[START MATERIAL FOR THE TASK]
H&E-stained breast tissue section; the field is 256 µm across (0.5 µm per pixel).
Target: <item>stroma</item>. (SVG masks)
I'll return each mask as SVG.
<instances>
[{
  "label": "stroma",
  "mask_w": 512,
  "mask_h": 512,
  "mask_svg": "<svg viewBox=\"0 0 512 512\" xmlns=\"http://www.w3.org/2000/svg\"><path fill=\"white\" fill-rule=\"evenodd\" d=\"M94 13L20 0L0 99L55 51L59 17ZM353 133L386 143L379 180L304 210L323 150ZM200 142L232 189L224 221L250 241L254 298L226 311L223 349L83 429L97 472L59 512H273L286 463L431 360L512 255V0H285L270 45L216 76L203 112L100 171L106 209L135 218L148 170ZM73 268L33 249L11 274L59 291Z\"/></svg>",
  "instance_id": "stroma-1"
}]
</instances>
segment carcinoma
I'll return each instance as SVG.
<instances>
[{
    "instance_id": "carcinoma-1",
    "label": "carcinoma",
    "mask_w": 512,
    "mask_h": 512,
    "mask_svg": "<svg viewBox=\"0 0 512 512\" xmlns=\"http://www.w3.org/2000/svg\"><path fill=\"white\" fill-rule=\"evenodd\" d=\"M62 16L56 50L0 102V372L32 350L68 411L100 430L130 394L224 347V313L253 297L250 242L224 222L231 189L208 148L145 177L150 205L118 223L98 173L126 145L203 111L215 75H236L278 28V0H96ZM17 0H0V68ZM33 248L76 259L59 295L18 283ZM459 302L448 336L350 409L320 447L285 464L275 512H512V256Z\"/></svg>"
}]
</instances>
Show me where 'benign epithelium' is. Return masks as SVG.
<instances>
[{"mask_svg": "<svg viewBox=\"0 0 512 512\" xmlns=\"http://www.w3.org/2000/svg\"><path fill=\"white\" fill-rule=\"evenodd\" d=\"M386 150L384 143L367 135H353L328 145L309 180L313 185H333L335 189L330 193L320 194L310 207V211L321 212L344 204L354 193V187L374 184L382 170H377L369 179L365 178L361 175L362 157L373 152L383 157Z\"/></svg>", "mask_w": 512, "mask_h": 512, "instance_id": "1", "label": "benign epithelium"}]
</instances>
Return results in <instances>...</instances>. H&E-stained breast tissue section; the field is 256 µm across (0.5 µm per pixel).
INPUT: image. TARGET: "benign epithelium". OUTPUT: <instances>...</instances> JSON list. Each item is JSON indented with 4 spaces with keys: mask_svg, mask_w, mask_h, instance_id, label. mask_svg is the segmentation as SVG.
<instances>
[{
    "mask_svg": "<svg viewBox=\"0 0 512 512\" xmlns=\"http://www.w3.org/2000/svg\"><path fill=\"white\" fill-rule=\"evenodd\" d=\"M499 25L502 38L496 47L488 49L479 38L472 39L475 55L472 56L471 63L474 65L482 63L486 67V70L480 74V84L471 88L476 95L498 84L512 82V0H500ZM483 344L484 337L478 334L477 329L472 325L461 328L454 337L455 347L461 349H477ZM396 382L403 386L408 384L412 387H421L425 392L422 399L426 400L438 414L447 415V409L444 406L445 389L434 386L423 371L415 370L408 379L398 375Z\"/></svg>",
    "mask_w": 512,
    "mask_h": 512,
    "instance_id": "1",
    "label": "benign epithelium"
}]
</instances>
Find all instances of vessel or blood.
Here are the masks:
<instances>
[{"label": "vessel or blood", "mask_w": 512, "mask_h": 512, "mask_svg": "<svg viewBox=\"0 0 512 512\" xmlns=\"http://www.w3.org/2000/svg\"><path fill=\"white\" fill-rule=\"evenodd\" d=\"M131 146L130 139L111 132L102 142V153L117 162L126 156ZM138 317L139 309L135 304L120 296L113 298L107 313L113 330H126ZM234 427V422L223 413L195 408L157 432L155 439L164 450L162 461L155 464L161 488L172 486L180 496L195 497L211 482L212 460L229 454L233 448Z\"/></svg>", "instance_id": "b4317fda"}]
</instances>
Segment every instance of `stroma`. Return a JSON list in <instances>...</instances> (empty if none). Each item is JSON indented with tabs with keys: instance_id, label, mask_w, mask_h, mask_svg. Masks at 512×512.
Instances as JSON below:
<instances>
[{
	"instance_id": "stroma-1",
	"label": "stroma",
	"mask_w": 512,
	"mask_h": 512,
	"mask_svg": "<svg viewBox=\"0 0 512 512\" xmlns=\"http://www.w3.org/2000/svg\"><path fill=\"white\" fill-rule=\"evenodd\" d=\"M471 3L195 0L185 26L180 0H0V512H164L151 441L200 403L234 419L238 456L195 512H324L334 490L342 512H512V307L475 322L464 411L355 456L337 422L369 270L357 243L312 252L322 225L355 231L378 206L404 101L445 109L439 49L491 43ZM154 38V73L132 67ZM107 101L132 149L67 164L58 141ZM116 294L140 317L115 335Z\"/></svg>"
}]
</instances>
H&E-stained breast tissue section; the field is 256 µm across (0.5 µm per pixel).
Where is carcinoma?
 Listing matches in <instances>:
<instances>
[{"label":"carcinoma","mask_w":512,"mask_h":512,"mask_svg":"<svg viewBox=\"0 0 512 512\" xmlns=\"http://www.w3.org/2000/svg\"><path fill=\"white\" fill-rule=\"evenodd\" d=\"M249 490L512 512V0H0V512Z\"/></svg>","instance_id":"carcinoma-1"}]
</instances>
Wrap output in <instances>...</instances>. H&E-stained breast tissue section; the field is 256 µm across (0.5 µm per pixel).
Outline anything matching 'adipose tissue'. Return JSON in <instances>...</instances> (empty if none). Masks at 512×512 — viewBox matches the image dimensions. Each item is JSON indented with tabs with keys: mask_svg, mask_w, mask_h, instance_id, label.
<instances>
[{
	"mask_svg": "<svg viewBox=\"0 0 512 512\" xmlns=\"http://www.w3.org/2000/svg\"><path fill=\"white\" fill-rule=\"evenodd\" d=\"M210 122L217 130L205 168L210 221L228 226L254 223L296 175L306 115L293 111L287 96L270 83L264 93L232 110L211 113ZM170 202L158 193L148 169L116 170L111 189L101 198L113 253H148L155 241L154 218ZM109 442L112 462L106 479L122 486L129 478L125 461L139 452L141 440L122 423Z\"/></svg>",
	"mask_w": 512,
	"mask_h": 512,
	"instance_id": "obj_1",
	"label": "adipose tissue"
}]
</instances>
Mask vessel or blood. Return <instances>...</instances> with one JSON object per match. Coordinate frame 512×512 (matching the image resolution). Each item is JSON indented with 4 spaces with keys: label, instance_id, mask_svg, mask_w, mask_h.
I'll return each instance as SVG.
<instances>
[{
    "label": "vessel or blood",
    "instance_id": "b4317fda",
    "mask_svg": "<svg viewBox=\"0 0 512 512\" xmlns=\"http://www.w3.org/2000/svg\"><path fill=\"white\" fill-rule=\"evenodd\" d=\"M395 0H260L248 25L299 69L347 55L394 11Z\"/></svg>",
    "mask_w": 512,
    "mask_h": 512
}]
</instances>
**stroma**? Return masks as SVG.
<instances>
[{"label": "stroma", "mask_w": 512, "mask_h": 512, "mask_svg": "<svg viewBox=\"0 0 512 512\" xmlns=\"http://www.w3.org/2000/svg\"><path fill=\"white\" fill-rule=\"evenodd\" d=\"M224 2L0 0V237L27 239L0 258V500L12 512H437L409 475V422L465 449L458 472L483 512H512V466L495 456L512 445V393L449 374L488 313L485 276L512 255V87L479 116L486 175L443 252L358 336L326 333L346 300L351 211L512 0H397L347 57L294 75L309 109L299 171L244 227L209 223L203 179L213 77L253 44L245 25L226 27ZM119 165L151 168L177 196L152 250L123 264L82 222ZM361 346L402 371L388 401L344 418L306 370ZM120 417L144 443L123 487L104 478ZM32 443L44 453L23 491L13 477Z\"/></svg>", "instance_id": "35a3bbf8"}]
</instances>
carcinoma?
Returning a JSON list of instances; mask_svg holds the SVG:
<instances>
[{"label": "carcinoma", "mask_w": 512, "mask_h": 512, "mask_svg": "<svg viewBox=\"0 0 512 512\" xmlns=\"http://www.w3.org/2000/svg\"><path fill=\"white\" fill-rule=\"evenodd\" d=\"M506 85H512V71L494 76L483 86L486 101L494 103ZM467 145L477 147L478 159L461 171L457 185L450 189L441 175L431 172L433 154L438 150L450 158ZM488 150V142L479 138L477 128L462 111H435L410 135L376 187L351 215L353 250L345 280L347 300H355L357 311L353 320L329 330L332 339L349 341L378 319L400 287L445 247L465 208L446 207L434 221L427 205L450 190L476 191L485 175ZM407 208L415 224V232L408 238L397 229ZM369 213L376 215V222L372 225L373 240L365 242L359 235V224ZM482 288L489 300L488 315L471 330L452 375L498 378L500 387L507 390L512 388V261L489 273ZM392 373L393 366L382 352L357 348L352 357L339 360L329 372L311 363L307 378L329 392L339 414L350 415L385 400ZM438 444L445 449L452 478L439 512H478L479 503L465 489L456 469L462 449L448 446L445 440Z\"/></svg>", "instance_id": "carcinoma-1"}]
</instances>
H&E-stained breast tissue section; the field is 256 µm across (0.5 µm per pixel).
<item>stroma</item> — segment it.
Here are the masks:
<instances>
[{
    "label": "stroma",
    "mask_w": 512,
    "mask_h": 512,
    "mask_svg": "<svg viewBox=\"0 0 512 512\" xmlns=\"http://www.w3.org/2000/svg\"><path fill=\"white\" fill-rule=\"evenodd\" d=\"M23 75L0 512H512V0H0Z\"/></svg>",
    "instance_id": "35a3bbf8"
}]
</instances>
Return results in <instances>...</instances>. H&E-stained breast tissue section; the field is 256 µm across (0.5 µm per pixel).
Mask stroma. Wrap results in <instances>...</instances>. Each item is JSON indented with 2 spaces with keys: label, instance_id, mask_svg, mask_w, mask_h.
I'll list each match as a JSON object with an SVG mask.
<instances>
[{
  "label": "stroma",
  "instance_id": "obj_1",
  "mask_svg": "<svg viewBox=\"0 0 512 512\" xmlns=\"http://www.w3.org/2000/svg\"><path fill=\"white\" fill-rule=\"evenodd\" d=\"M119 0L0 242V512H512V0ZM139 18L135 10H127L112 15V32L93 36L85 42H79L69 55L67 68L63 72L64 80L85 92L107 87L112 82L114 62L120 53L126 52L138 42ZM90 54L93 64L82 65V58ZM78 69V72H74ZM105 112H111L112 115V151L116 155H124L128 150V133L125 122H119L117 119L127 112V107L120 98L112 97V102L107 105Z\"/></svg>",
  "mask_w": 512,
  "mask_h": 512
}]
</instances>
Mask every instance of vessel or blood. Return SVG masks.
[END MATERIAL FOR THE TASK]
TASK =
Exactly reproduce the lines beginning with the one that contains "<item>stroma</item> — segment it." and ending with the last line of the material, both included. Leave out everything else.

SOLUTION TO THE PROBLEM =
<item>stroma</item> — segment it.
Here are the masks:
<instances>
[{
    "label": "stroma",
    "mask_w": 512,
    "mask_h": 512,
    "mask_svg": "<svg viewBox=\"0 0 512 512\" xmlns=\"http://www.w3.org/2000/svg\"><path fill=\"white\" fill-rule=\"evenodd\" d=\"M23 75L0 512H512V0H0Z\"/></svg>",
    "instance_id": "35a3bbf8"
}]
</instances>
Return results in <instances>...</instances>. H&E-stained breast tissue section; the field is 256 µm across (0.5 µm per pixel).
Mask stroma. Wrap results in <instances>...</instances>. Each item is JSON indented with 2 spaces with keys: label, instance_id, mask_svg, mask_w, mask_h.
I'll list each match as a JSON object with an SVG mask.
<instances>
[{
  "label": "stroma",
  "instance_id": "obj_1",
  "mask_svg": "<svg viewBox=\"0 0 512 512\" xmlns=\"http://www.w3.org/2000/svg\"><path fill=\"white\" fill-rule=\"evenodd\" d=\"M119 0L0 242V512H512V0ZM139 18L135 10H127L112 15V32L93 36L85 42H79L69 55L67 68L63 72L64 80L85 92L107 87L112 82L114 62L120 53L126 52L138 42ZM90 54L93 64L82 65V58ZM78 69V72H74ZM105 112H111L112 115V151L116 155H124L128 150V133L125 122H119L117 119L127 112V107L120 98L112 97V102L107 105Z\"/></svg>",
  "mask_w": 512,
  "mask_h": 512
}]
</instances>
Mask every instance of vessel or blood. Return SVG masks.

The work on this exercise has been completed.